### Task to complete
Please return all records verbatim, no pictures.

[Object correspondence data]

****************************************

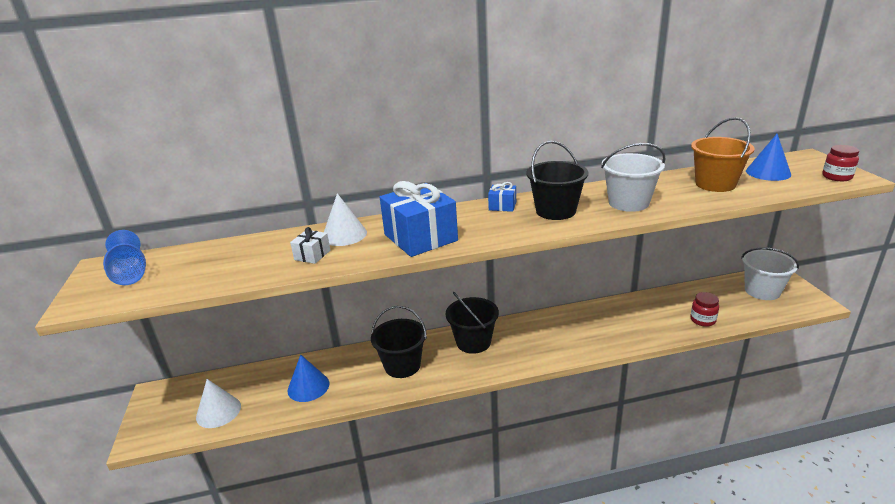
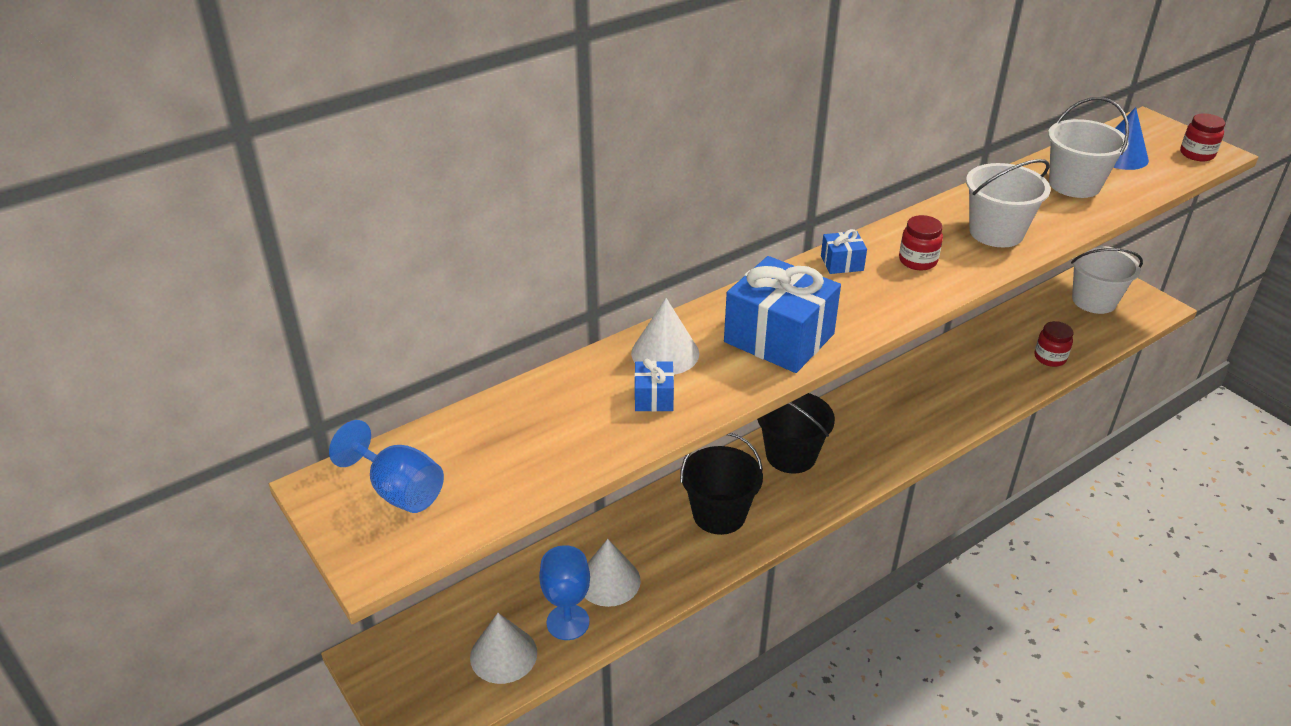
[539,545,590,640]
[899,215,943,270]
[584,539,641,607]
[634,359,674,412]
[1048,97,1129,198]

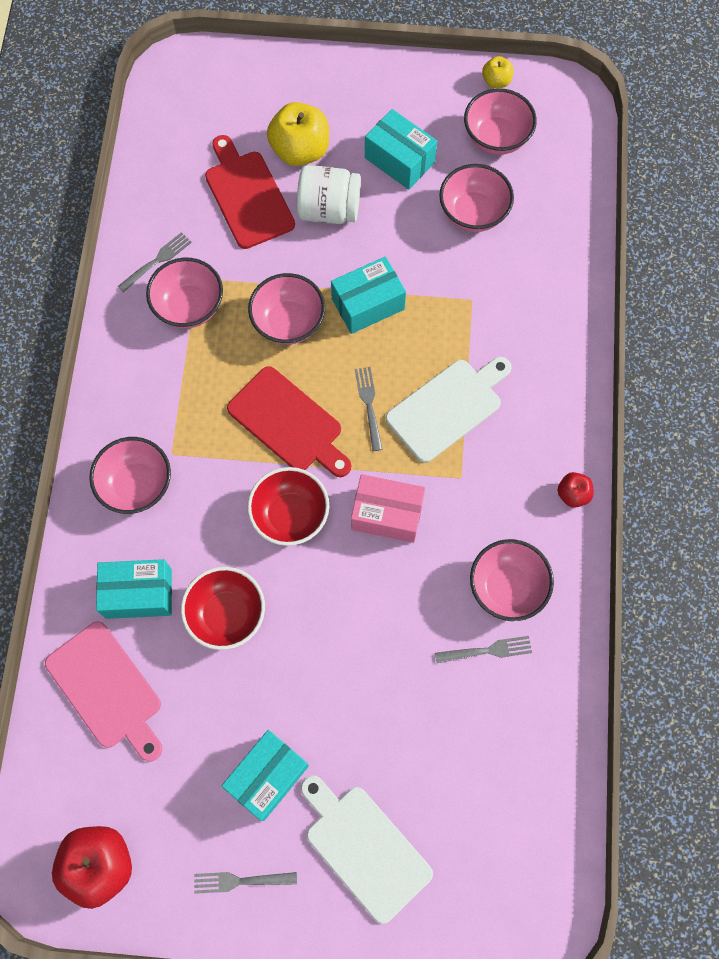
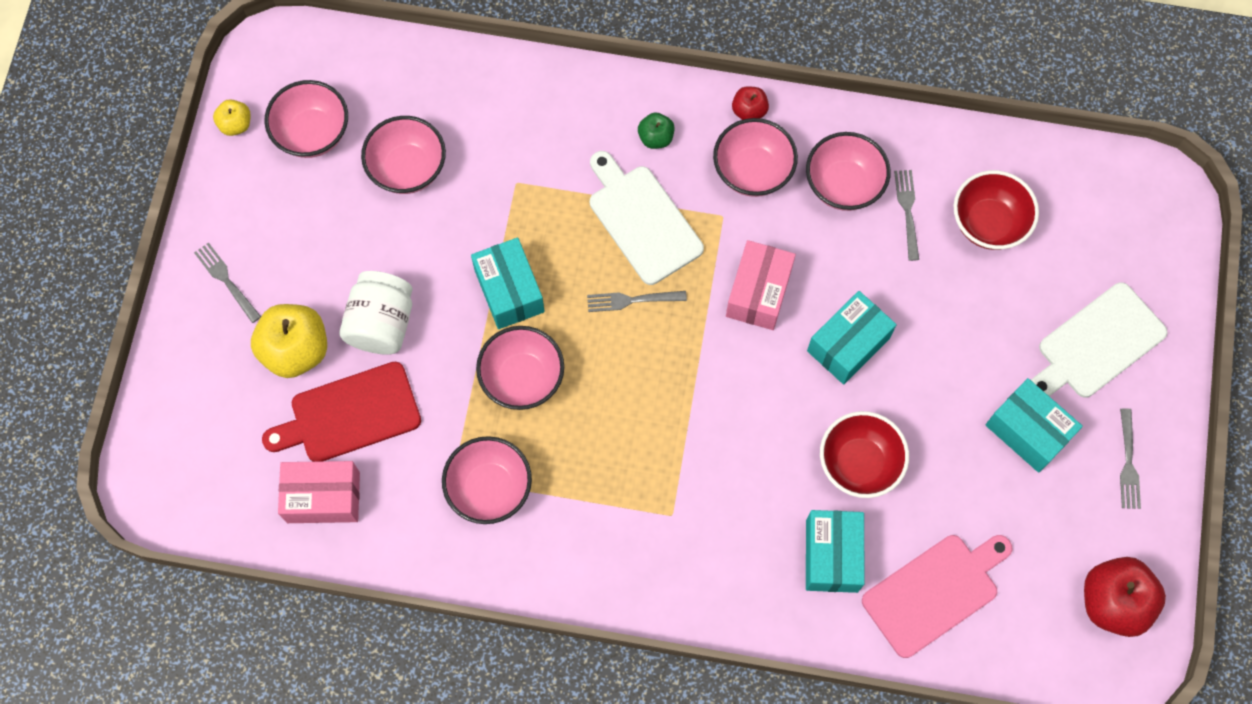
[227,366,351,477] (first image)
[278,461,360,523]
[638,112,675,149]
[713,118,798,197]
[194,243,261,323]
[953,170,1039,250]
[807,291,897,384]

****************************************

### Solution to this exercise
[539,545,590,640]
[899,215,943,270]
[584,539,641,607]
[634,359,674,412]
[1048,97,1129,198]

[227,366,351,477] (first image)
[278,461,360,523]
[638,112,675,149]
[713,118,798,197]
[194,243,261,323]
[953,170,1039,250]
[807,291,897,384]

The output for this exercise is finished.